RECORDS SUPPLIED>
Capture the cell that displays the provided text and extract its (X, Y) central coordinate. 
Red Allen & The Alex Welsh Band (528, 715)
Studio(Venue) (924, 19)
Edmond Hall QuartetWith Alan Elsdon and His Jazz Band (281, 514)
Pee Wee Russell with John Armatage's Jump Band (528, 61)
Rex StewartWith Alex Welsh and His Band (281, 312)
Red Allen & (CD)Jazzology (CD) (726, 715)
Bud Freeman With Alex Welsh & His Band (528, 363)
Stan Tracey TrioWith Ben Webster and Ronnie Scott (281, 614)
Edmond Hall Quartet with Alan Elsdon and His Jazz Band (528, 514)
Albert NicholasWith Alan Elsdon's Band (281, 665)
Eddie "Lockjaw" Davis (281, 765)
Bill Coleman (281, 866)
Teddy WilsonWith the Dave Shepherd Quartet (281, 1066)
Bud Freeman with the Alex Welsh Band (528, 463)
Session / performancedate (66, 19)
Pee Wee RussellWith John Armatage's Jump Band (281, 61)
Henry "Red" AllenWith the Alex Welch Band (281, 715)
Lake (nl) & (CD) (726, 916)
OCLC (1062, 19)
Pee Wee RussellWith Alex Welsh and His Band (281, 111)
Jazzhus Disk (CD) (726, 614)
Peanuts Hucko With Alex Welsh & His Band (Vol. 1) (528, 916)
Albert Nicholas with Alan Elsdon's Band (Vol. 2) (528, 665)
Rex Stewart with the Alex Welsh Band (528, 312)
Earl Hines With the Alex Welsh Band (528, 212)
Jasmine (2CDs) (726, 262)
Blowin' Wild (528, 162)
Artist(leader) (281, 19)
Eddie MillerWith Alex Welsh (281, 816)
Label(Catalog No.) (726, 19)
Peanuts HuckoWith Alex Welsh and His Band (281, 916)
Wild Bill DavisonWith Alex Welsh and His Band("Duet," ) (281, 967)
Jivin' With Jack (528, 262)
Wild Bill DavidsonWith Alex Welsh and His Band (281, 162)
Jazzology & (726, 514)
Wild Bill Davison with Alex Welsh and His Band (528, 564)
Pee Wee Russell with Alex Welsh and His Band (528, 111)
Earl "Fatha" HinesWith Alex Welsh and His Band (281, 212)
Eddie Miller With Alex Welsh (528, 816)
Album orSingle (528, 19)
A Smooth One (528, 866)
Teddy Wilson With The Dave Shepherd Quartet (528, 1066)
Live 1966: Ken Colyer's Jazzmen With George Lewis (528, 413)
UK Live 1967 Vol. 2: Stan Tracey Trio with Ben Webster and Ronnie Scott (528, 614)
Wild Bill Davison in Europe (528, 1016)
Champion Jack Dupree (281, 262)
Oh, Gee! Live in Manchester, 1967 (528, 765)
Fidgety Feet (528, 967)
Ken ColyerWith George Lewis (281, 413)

DIRECTIONS>
Put every line from the start of the entries up to and including the line with "Fidgety Feet (528, 967)" into a JSON list of strings, one string per line, with blank lines left out.

THE RESPONSE>
[
  "Capture the cell that displays the provided text and extract its (X, Y) central coordinate. ",
  "Red Allen & The Alex Welsh Band (528, 715)",
  "Studio(Venue) (924, 19)",
  "Edmond Hall QuartetWith Alan Elsdon and His Jazz Band (281, 514)",
  "Pee Wee Russell with John Armatage's Jump Band (528, 61)",
  "Rex StewartWith Alex Welsh and His Band (281, 312)",
  "Red Allen & (CD)Jazzology (CD) (726, 715)",
  "Bud Freeman With Alex Welsh & His Band (528, 363)",
  "Stan Tracey TrioWith Ben Webster and Ronnie Scott (281, 614)",
  "Edmond Hall Quartet with Alan Elsdon and His Jazz Band (528, 514)",
  "Albert NicholasWith Alan Elsdon's Band (281, 665)",
  "Eddie \"Lockjaw\" Davis (281, 765)",
  "Bill Coleman (281, 866)",
  "Teddy WilsonWith the Dave Shepherd Quartet (281, 1066)",
  "Bud Freeman with the Alex Welsh Band (528, 463)",
  "Session / performancedate (66, 19)",
  "Pee Wee RussellWith John Armatage's Jump Band (281, 61)",
  "Henry \"Red\" AllenWith the Alex Welch Band (281, 715)",
  "Lake (nl) & (CD) (726, 916)",
  "OCLC (1062, 19)",
  "Pee Wee RussellWith Alex Welsh and His Band (281, 111)",
  "Jazzhus Disk (CD) (726, 614)",
  "Peanuts Hucko With Alex Welsh & His Band (Vol. 1) (528, 916)",
  "Albert Nicholas with Alan Elsdon's Band (Vol. 2) (528, 665)",
  "Rex Stewart with the Alex Welsh Band (528, 312)",
  "Earl Hines With the Alex Welsh Band (528, 212)",
  "Jasmine (2CDs) (726, 262)",
  "Blowin' Wild (528, 162)",
  "Artist(leader) (281, 19)",
  "Eddie MillerWith Alex Welsh (281, 816)",
  "Label(Catalog No.) (726, 19)",
  "Peanuts HuckoWith Alex Welsh and His Band (281, 916)",
  "Wild Bill DavisonWith Alex Welsh and His Band(\"Duet,\" ) (281, 967)",
  "Jivin' With Jack (528, 262)",
  "Wild Bill DavidsonWith Alex Welsh and His Band (281, 162)",
  "Jazzology & (726, 514)",
  "Wild Bill Davison with Alex Welsh and His Band (528, 564)",
  "Pee Wee Russell with Alex Welsh and His Band (528, 111)",
  "Earl \"Fatha\" HinesWith Alex Welsh and His Band (281, 212)",
  "Eddie Miller With Alex Welsh (528, 816)",
  "Album orSingle (528, 19)",
  "A Smooth One (528, 866)",
  "Teddy Wilson With The Dave Shepherd Quartet (528, 1066)",
  "Live 1966: Ken Colyer's Jazzmen With George Lewis (528, 413)",
  "UK Live 1967 Vol. 2: Stan Tracey Trio with Ben Webster and Ronnie Scott (528, 614)",
  "Wild Bill Davison in Europe (528, 1016)",
  "Champion Jack Dupree (281, 262)",
  "Oh, Gee! Live in Manchester, 1967 (528, 765)",
  "Fidgety Feet (528, 967)"
]